==== THE INPUT ====

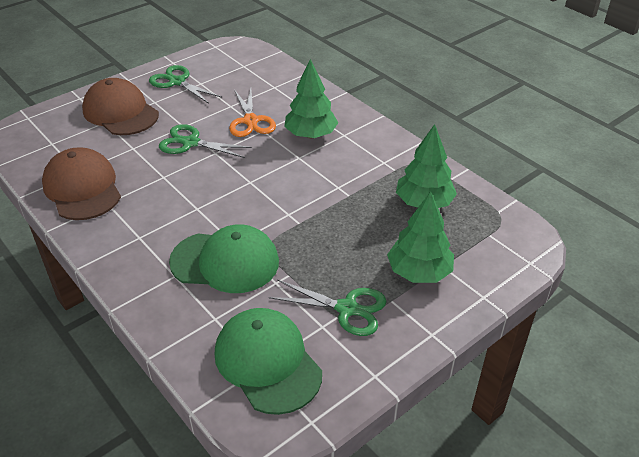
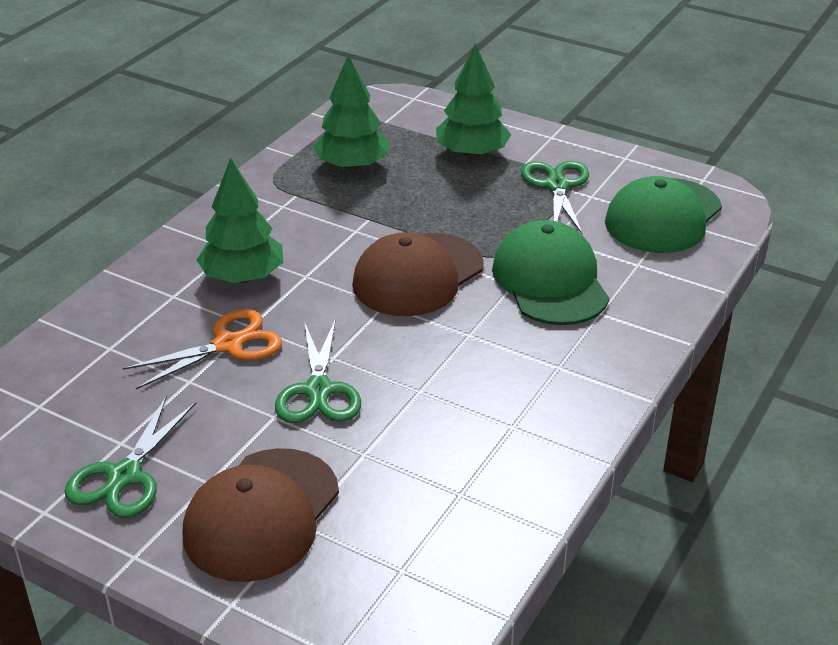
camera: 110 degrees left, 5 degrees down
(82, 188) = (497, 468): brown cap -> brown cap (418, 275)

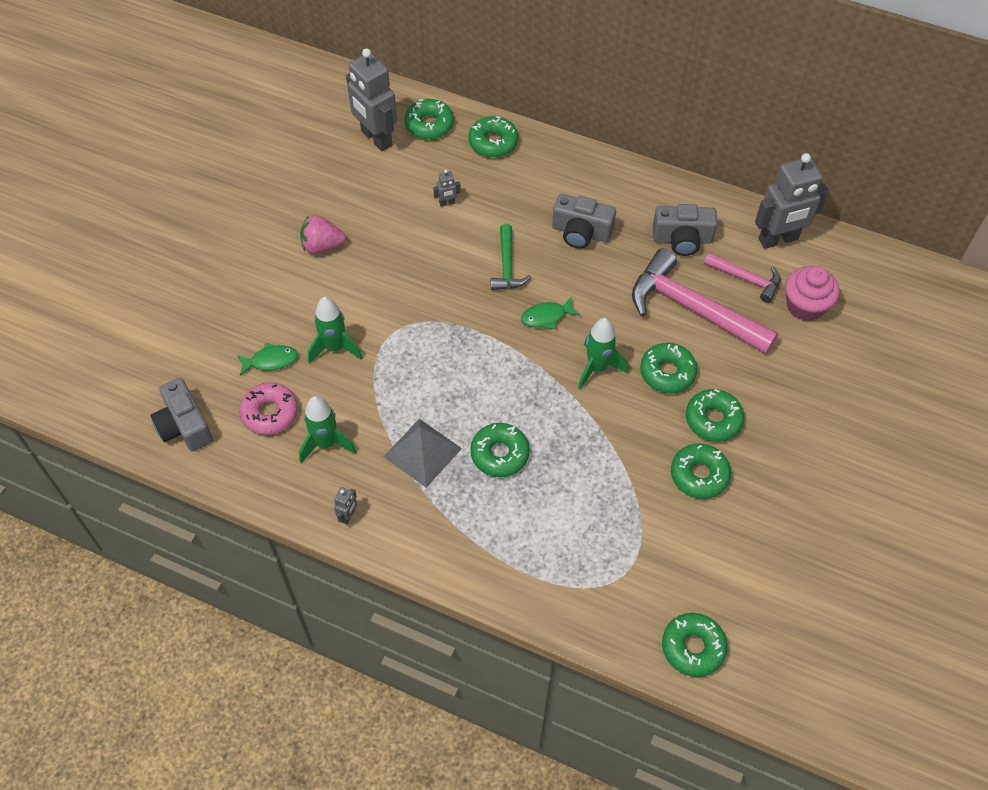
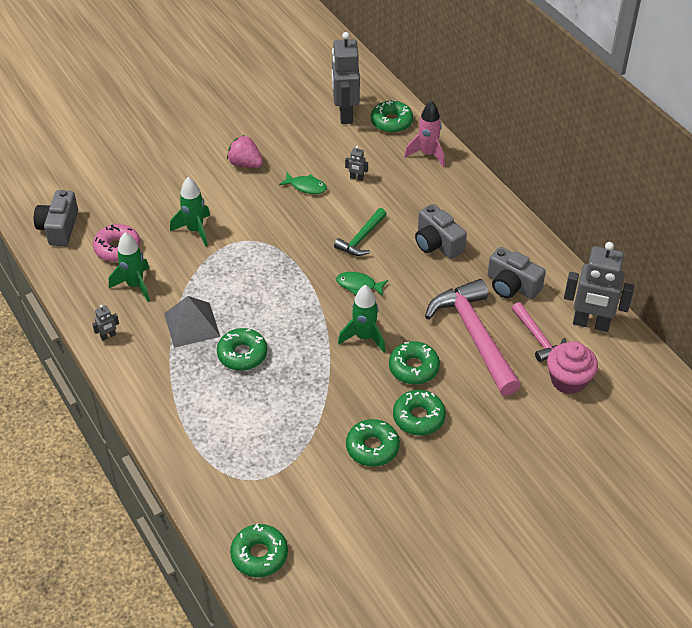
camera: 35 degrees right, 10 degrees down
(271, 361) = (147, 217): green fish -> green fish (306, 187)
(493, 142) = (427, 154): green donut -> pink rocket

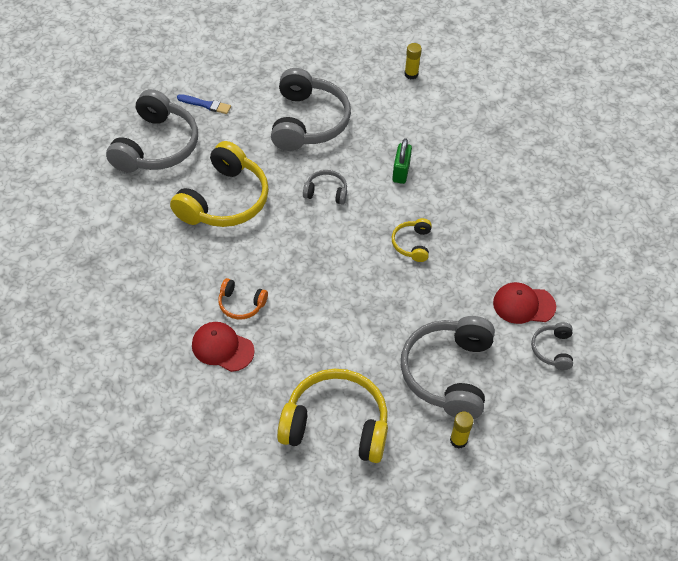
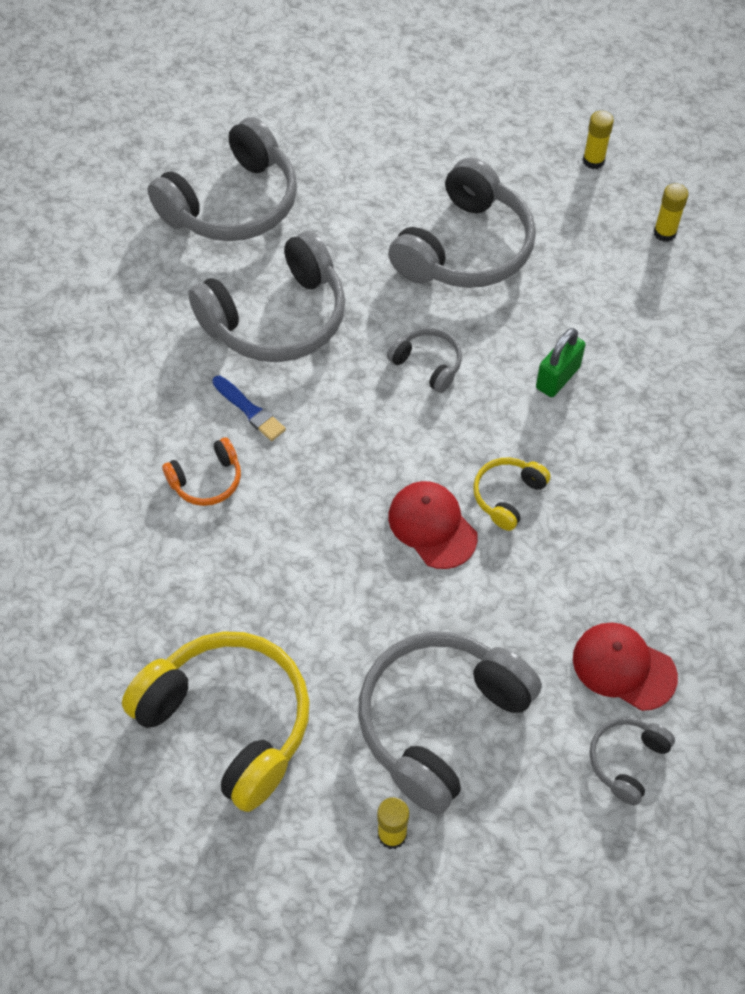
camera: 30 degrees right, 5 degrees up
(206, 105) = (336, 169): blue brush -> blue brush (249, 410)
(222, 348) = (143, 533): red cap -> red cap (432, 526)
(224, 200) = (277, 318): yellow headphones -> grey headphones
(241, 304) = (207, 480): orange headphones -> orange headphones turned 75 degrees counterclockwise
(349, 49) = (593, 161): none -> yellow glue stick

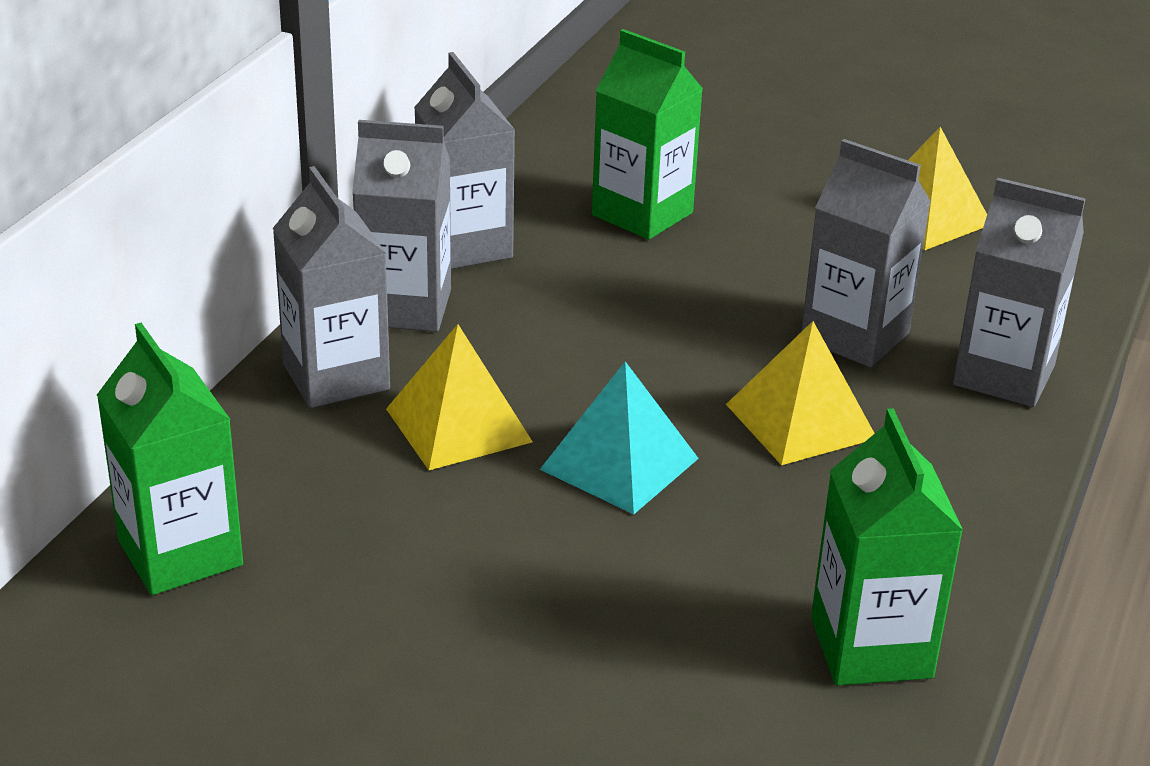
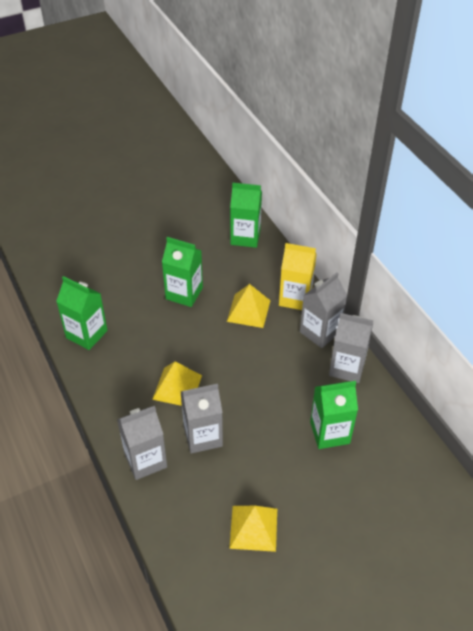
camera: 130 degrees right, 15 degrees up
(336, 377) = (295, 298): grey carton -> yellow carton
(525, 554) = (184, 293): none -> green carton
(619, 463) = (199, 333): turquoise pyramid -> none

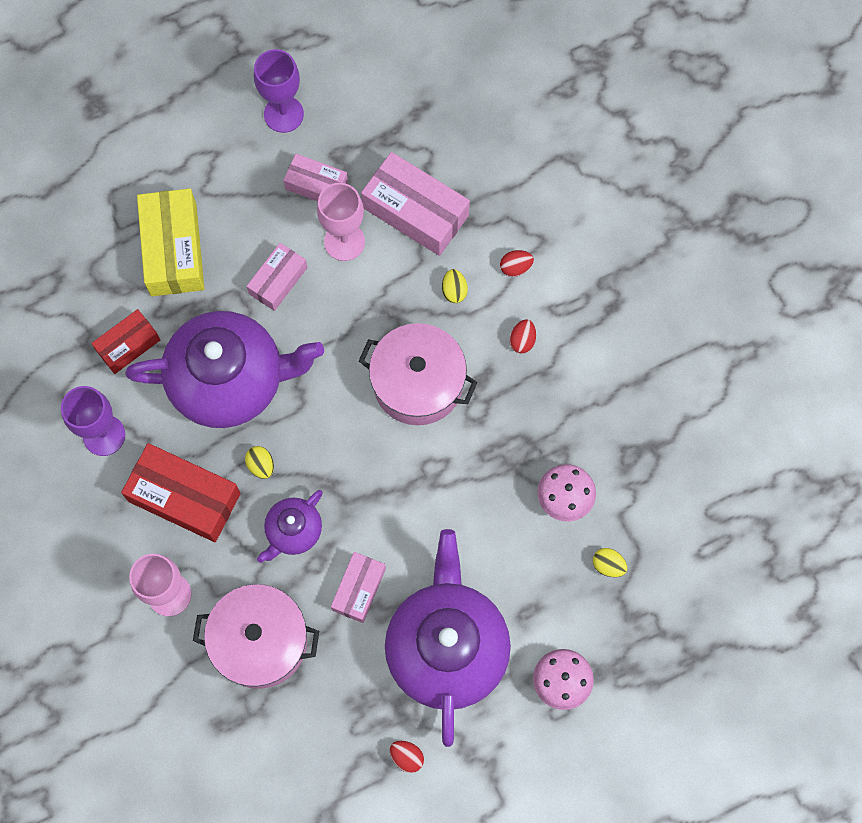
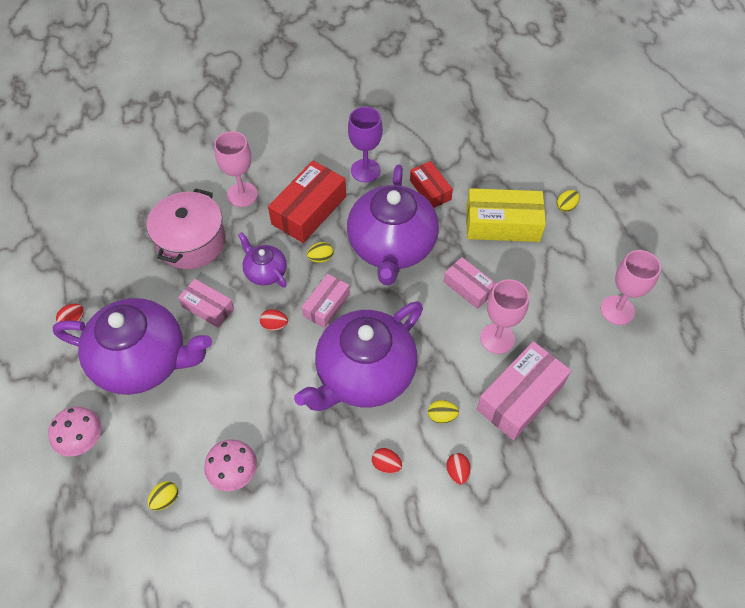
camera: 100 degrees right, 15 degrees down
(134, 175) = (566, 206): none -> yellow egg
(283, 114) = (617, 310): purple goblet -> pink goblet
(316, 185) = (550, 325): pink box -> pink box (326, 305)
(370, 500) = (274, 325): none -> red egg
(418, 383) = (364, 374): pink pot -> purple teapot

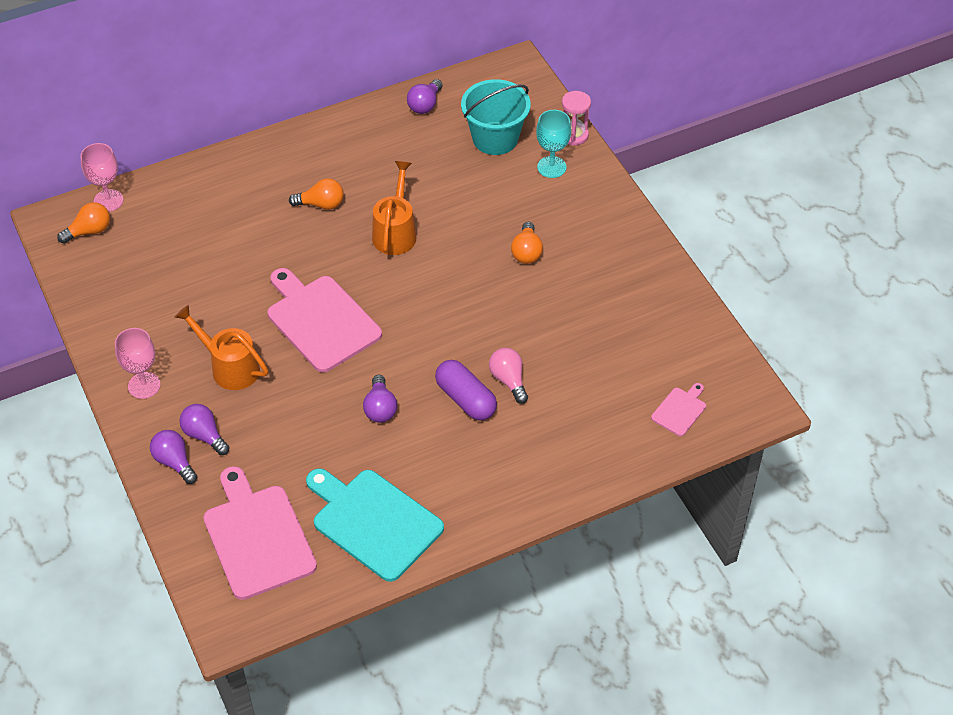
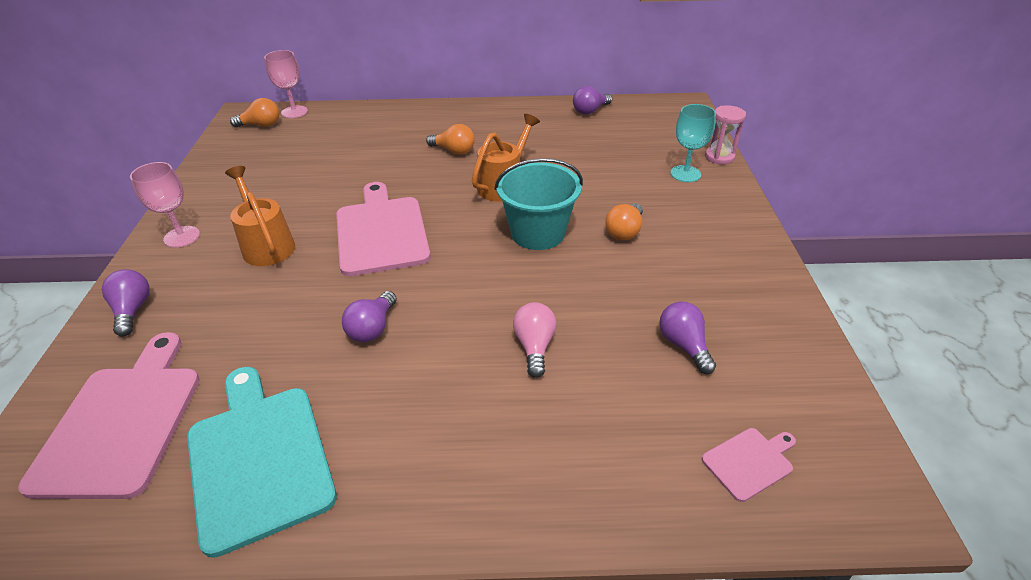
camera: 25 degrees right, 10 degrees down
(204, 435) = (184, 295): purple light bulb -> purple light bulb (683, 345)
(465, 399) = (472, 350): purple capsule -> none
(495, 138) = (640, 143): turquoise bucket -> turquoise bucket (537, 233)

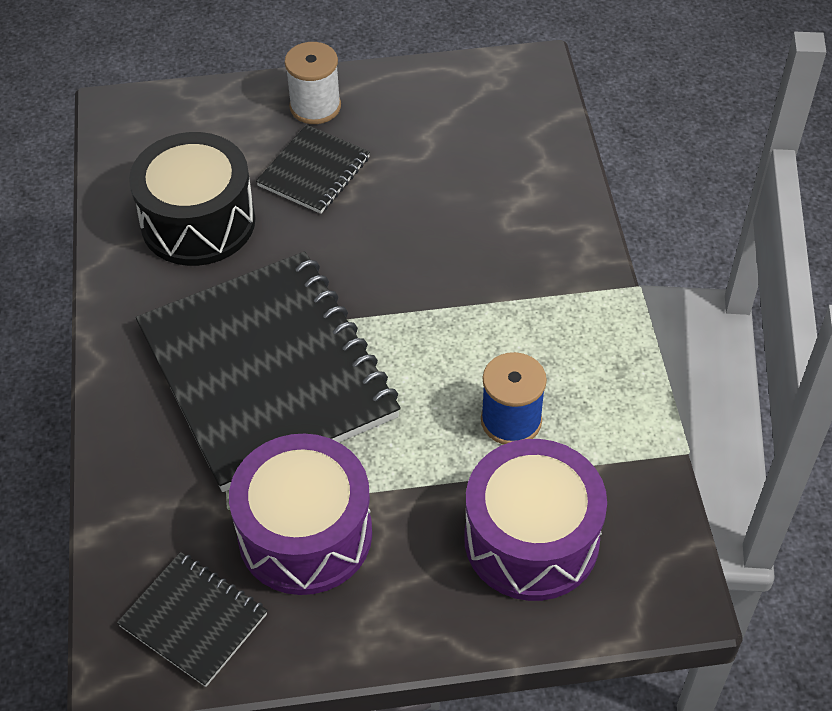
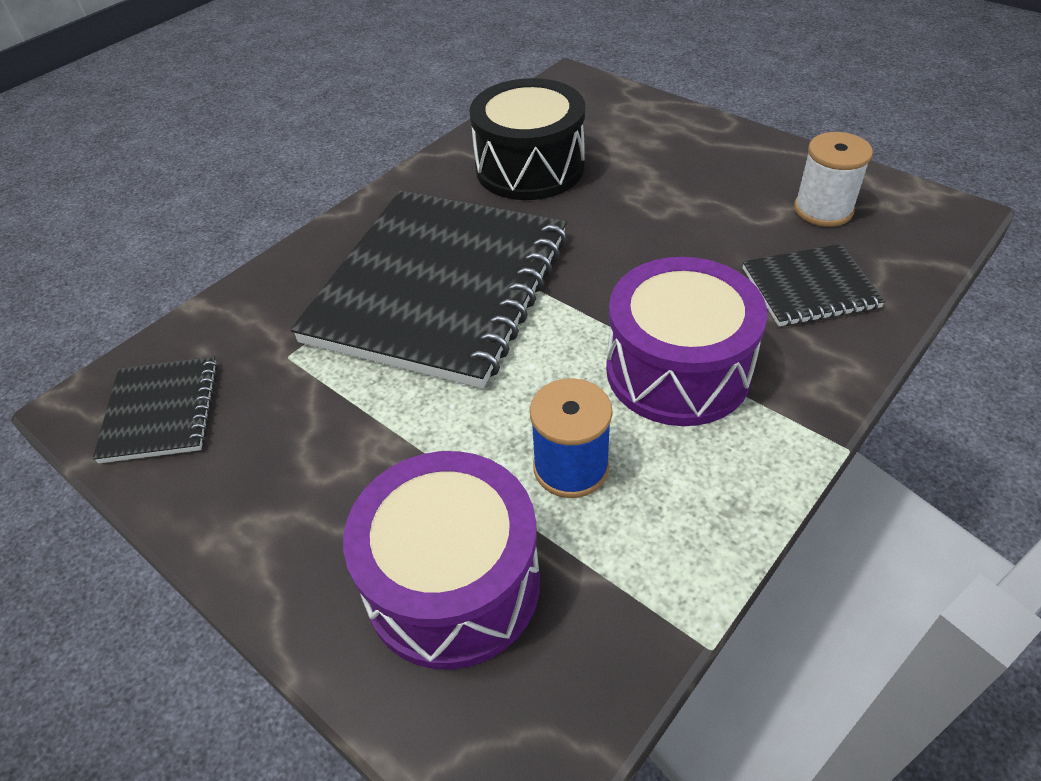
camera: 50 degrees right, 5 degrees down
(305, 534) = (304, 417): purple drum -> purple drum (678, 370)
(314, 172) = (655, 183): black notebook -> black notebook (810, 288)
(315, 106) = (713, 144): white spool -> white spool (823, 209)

====

**TASK:** From the listing above, pick out every line containing "headphones".

**TASK RESPONSE:**
(224, 200) = (277, 318): yellow headphones -> grey headphones
(241, 304) = (207, 480): orange headphones -> orange headphones turned 75 degrees counterclockwise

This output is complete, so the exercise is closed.